*Brief*
Say the number of lines in the records below that hold the word "banana", and only that number.

(Excerpted data begins)

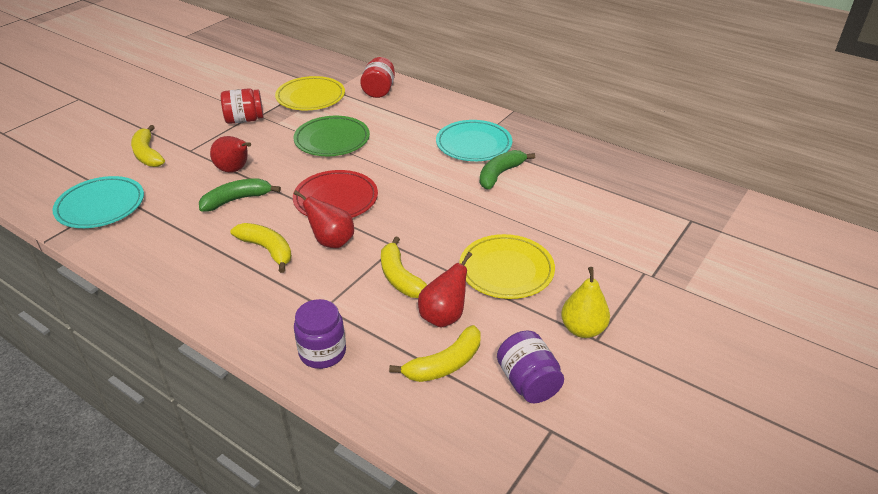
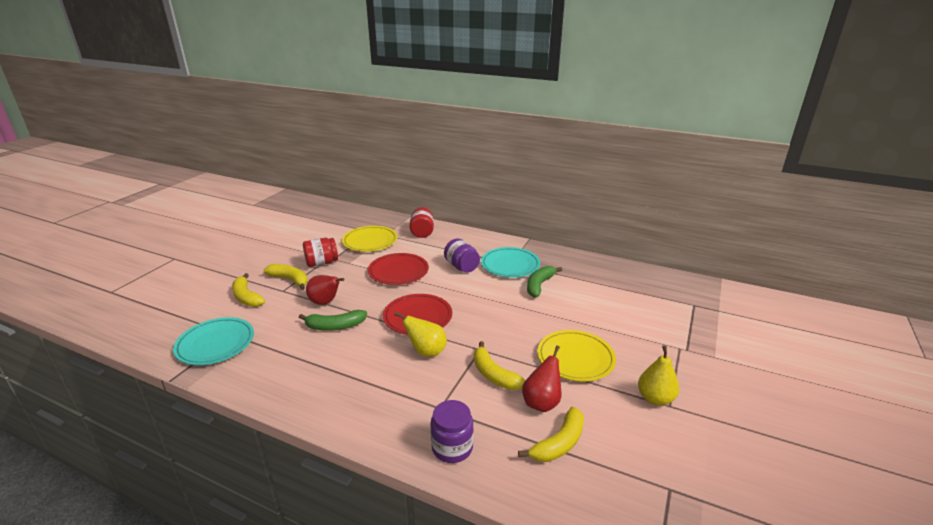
camera: 10 degrees left, 10 degrees down
(237, 200) = (335, 326): green banana -> green banana turned 150 degrees counterclockwise
(267, 250) = (374, 365): yellow banana -> yellow banana (290, 280)
(331, 241) = (426, 352): red pear -> yellow pear
(332, 140) = (398, 272): green plate -> red plate
(528, 382) = (633, 449): purple jar -> purple jar (462, 267)

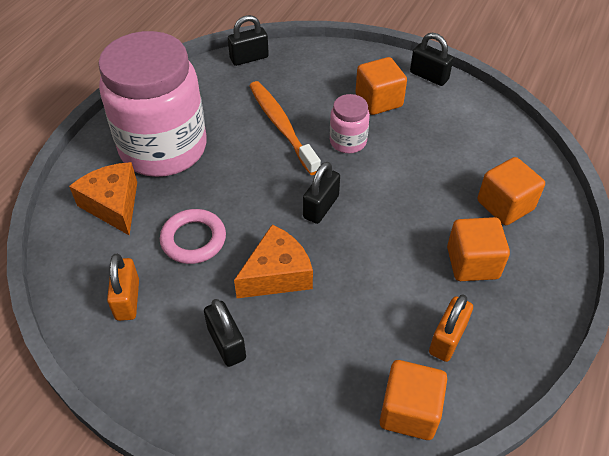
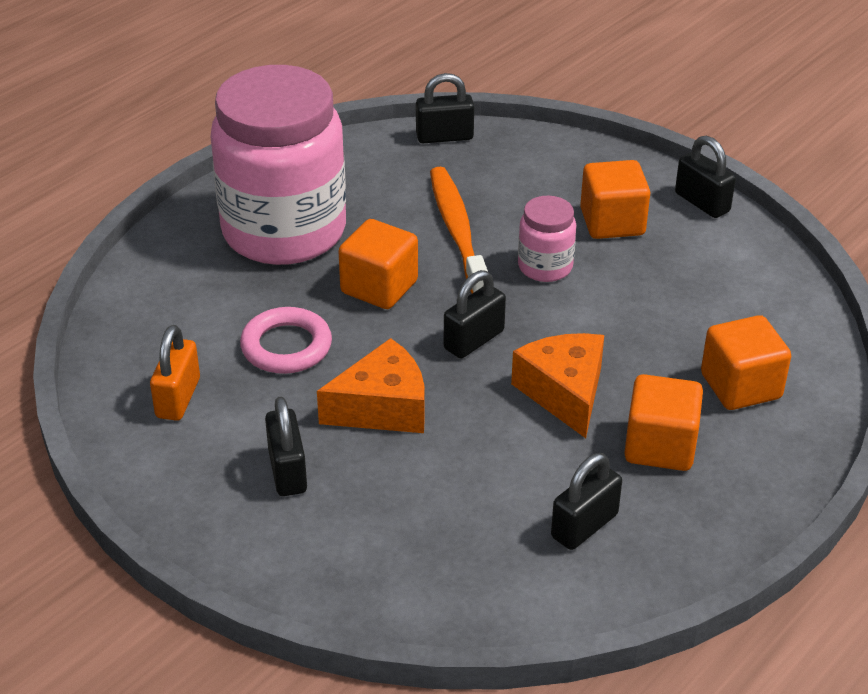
camera: 15 degrees right, 10 degrees down
(113, 205) = (195, 287): orange cheese -> orange cheese (564, 393)
(409, 411) = (497, 593): orange cube -> orange cube (379, 287)
(447, 339) = (584, 526): orange padlock -> black padlock

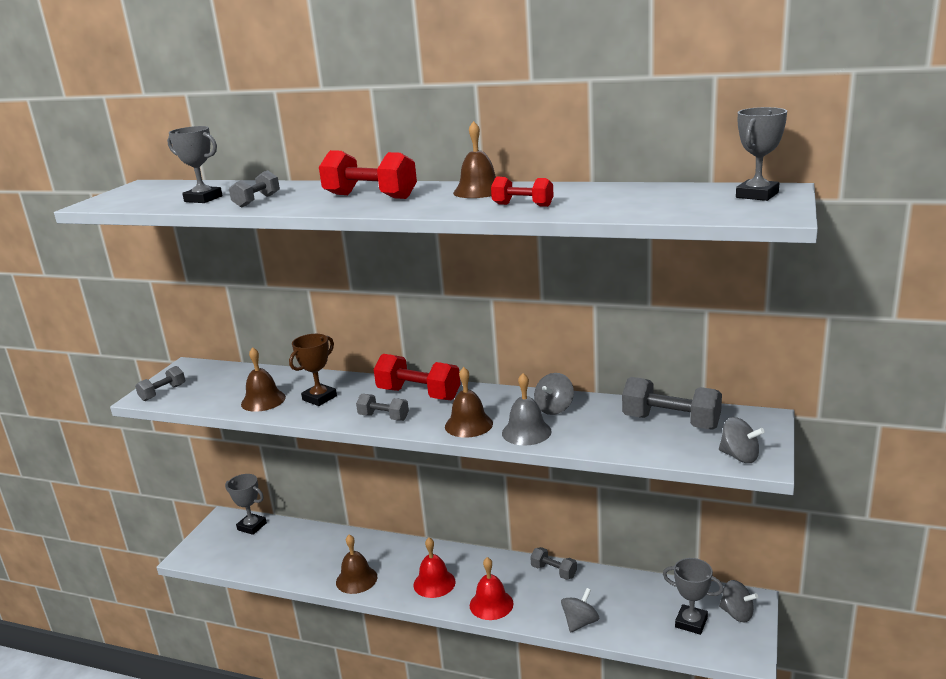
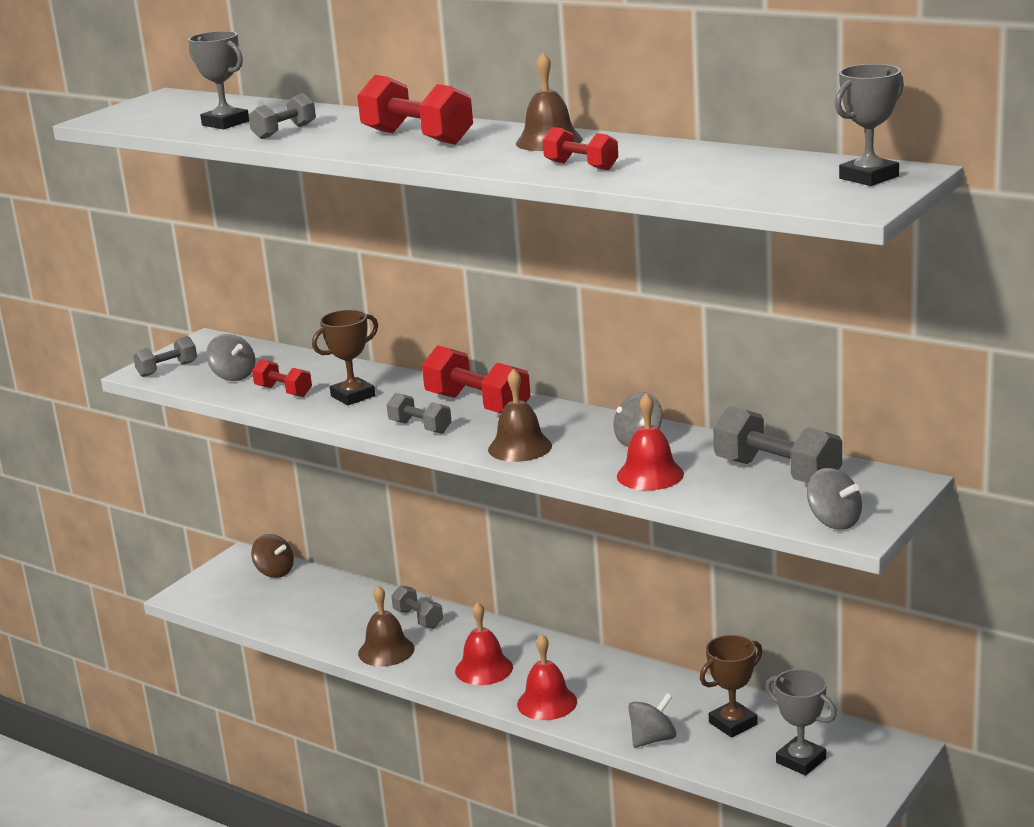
camera: 15 degrees right, 0 degrees up
(252, 526) = (274, 572): grey trophy -> brown spinning top
(263, 400) = (283, 391): brown bell -> red dumbbell
(526, 432) = (586, 464): grey bell -> none
(553, 571) = (647, 677): grey dumbbell -> grey dumbbell (418, 619)
(579, 435) = (650, 475): none -> red bell
(630, 599) = (733, 723): none -> brown trophy
(737, 614) = (869, 760): grey spinning top -> grey spinning top (233, 376)

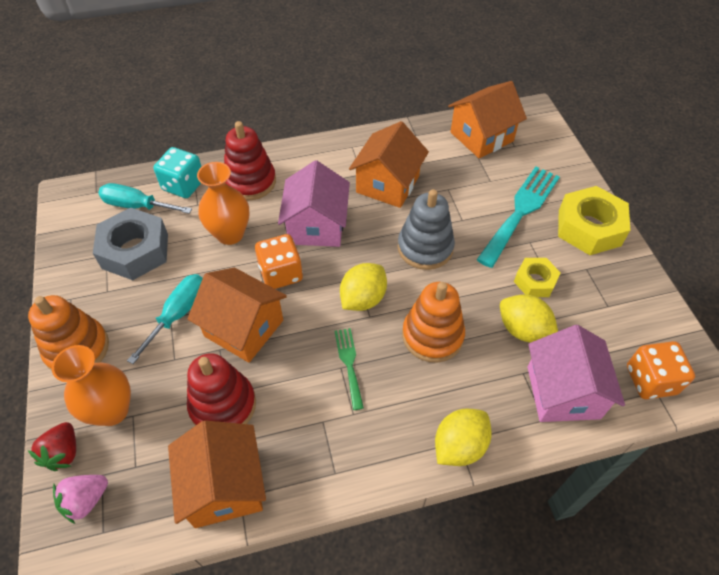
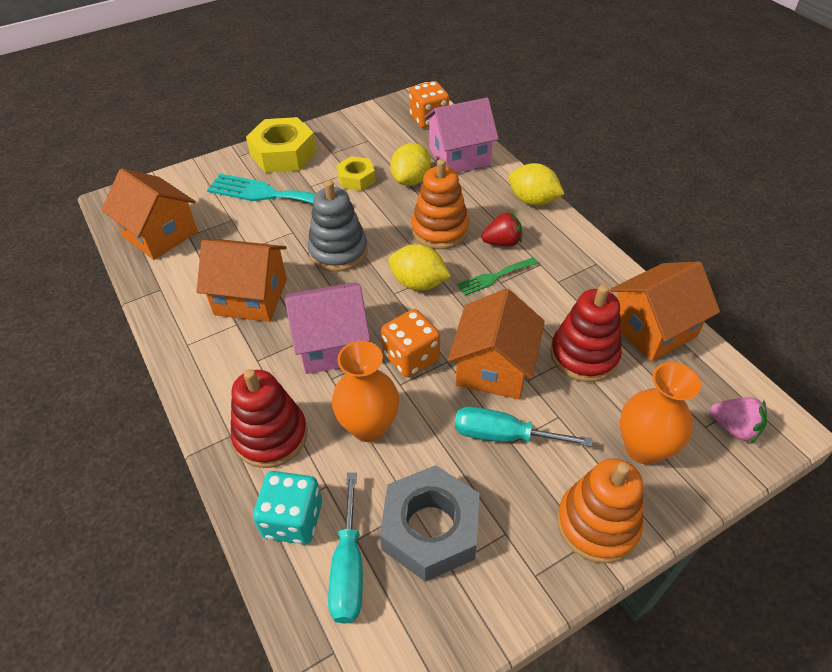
camera: 105 degrees left, 5 degrees down
(63, 453) = (709, 472): red strawberry -> red strawberry (502, 242)

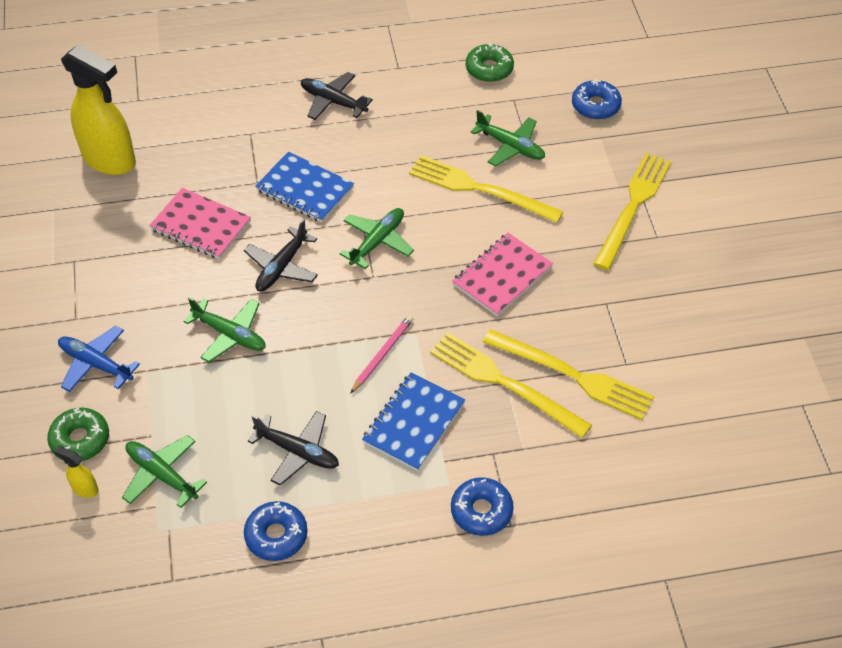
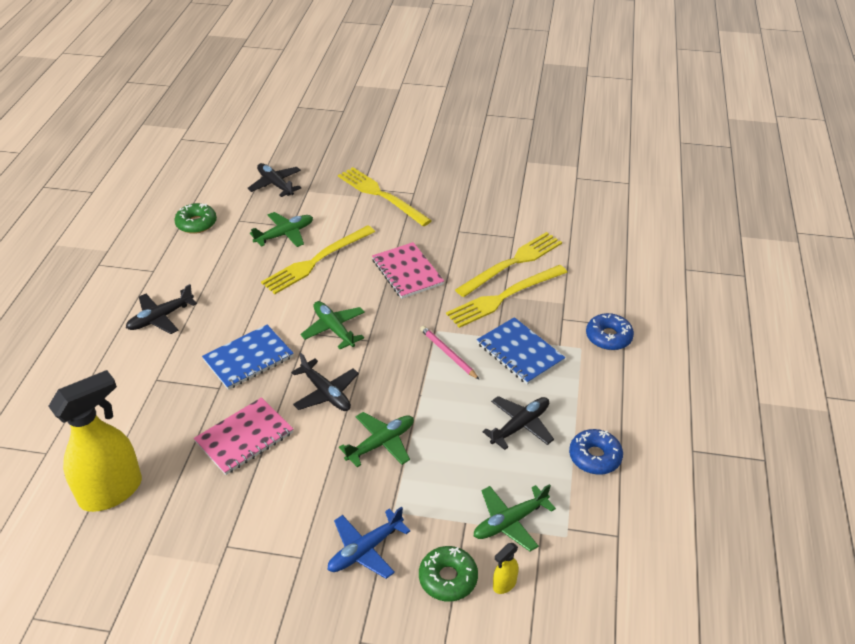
camera: 70 degrees left, 10 degrees down
(595, 106) = (275, 184): blue donut -> black plane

(Excerpted data ends)

*Solution to this exercise*
2